▶ [TASK GOAL]: Starting at the line that contains "(451, 240) = (810, 268): purple" and stopping at the line that contains "(212, 356) = (603, 200): none -> blue eraser", restate each line of the records below exactly. Omit the pictures.

[[ MATERIAL TO PROCESS, beginning ]]

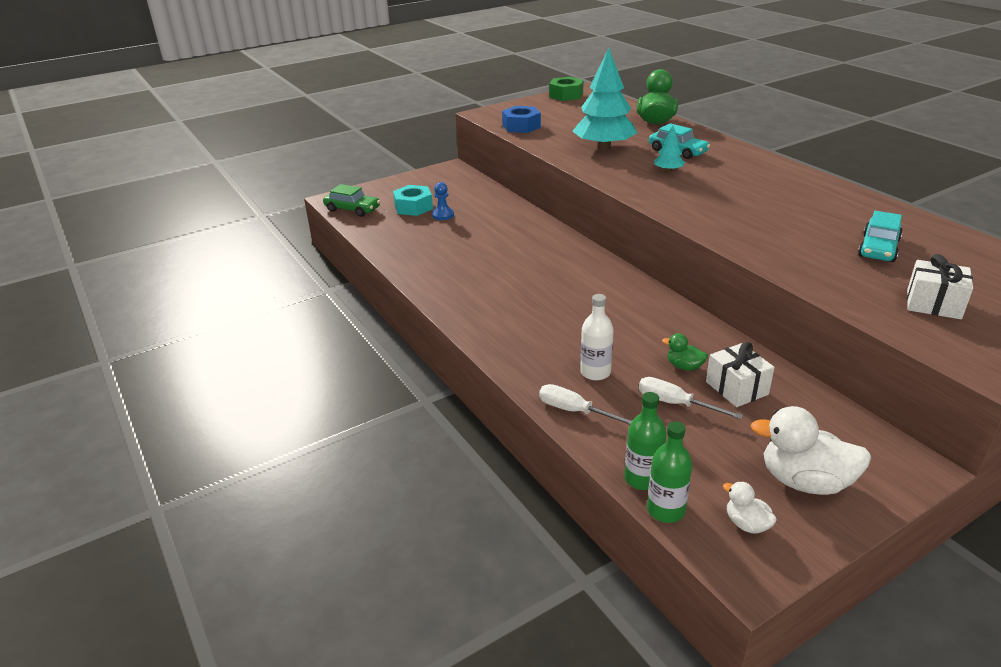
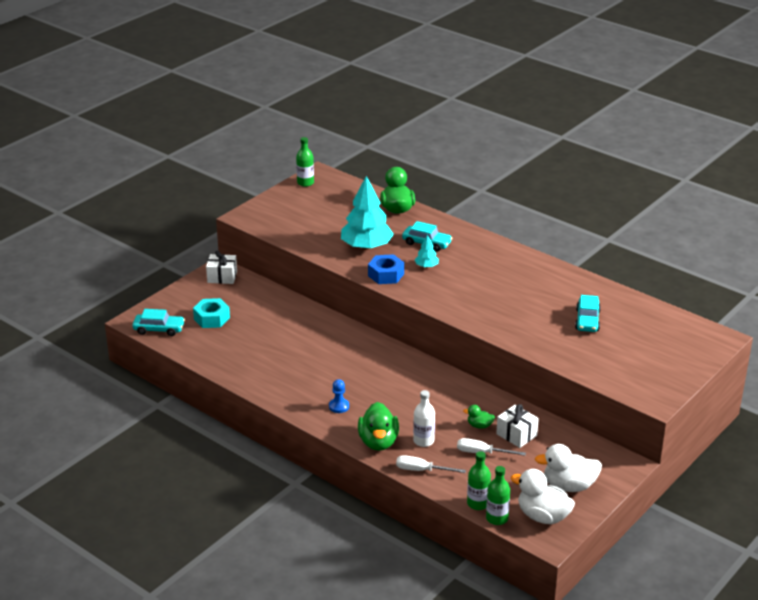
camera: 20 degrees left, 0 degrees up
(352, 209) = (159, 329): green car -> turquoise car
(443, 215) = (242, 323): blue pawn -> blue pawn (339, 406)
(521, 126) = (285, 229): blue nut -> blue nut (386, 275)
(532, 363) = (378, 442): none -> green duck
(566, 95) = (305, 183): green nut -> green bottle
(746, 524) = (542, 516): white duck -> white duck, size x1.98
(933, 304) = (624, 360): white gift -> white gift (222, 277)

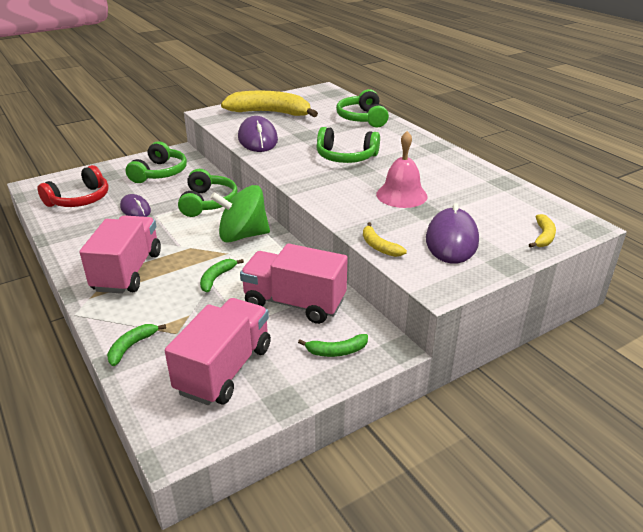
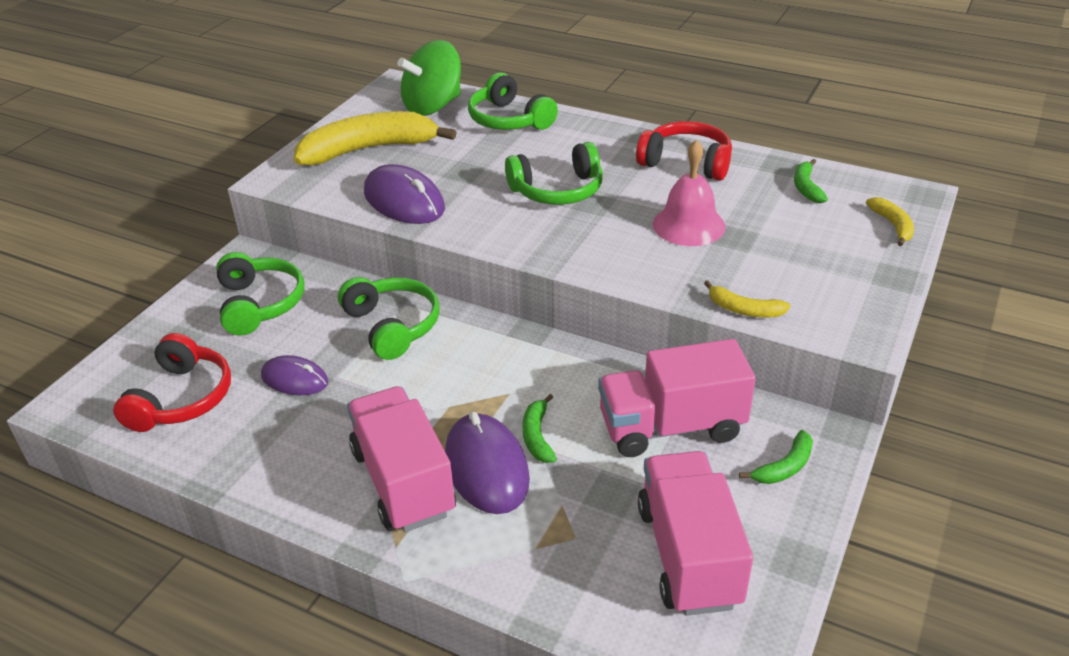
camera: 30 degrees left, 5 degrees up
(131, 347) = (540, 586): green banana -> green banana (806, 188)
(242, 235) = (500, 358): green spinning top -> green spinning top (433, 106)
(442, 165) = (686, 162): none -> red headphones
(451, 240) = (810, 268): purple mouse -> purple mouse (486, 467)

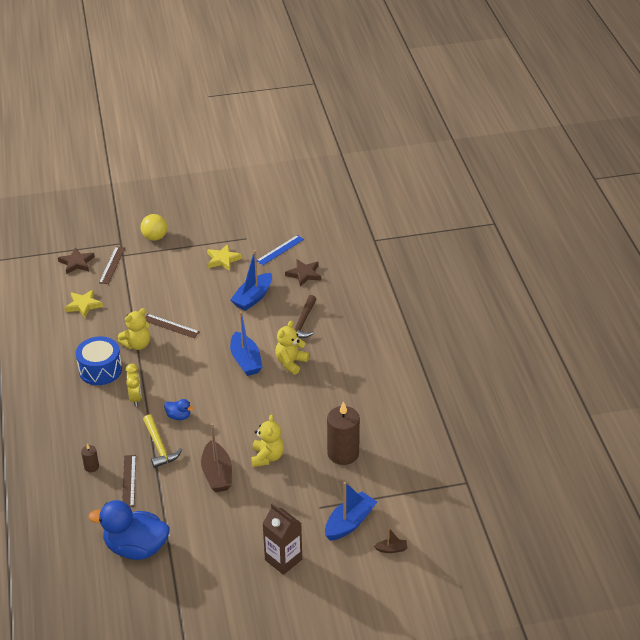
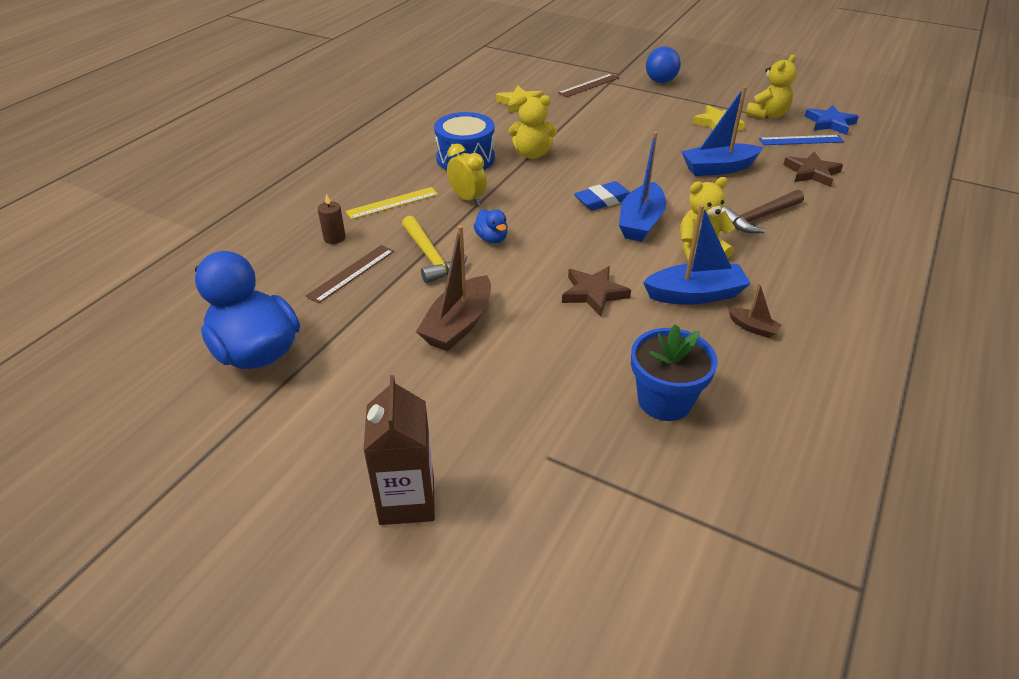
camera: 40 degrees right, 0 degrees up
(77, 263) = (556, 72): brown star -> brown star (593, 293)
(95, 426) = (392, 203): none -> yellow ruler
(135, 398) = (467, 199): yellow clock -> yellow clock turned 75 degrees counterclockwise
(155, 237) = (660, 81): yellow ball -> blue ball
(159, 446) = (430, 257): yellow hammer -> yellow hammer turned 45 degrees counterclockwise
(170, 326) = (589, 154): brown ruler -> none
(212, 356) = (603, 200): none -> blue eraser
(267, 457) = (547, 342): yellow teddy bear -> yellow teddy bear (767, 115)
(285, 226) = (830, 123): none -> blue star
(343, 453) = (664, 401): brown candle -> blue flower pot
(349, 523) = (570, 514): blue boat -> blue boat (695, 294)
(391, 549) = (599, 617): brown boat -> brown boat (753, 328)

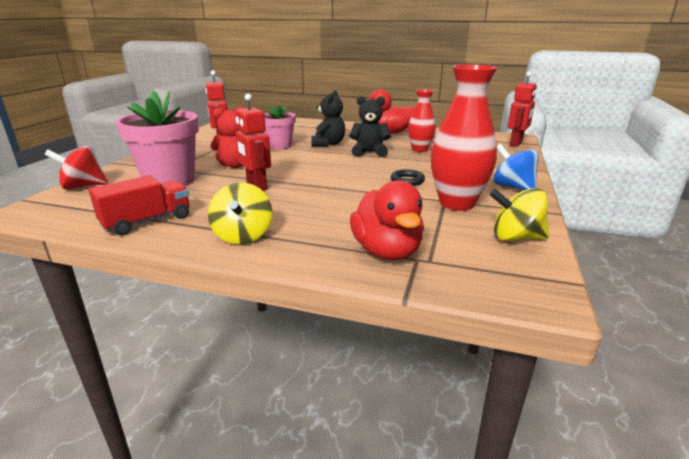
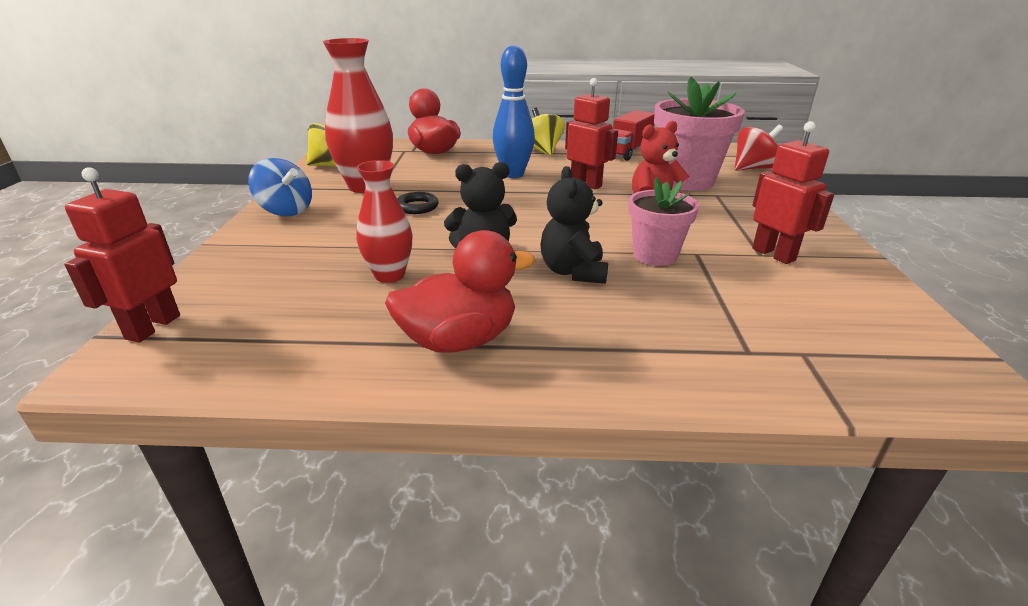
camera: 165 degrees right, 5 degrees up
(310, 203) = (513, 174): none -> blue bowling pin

[[ MATERIAL TO PROCESS, end ]]

▶ [OUTPUT FOR THIS EXERCISE]:
(451, 240) = (810, 268): purple mouse -> purple mouse (486, 467)

camera: 40 degrees right, 0 degrees up
(77, 263) = (556, 72): brown star -> brown star (593, 293)
(95, 426) = (392, 203): none -> yellow ruler
(135, 398) = (467, 199): yellow clock -> yellow clock turned 75 degrees counterclockwise
(155, 237) = (660, 81): yellow ball -> blue ball
(159, 446) = (430, 257): yellow hammer -> yellow hammer turned 45 degrees counterclockwise
(170, 326) = (589, 154): brown ruler -> none
(212, 356) = (603, 200): none -> blue eraser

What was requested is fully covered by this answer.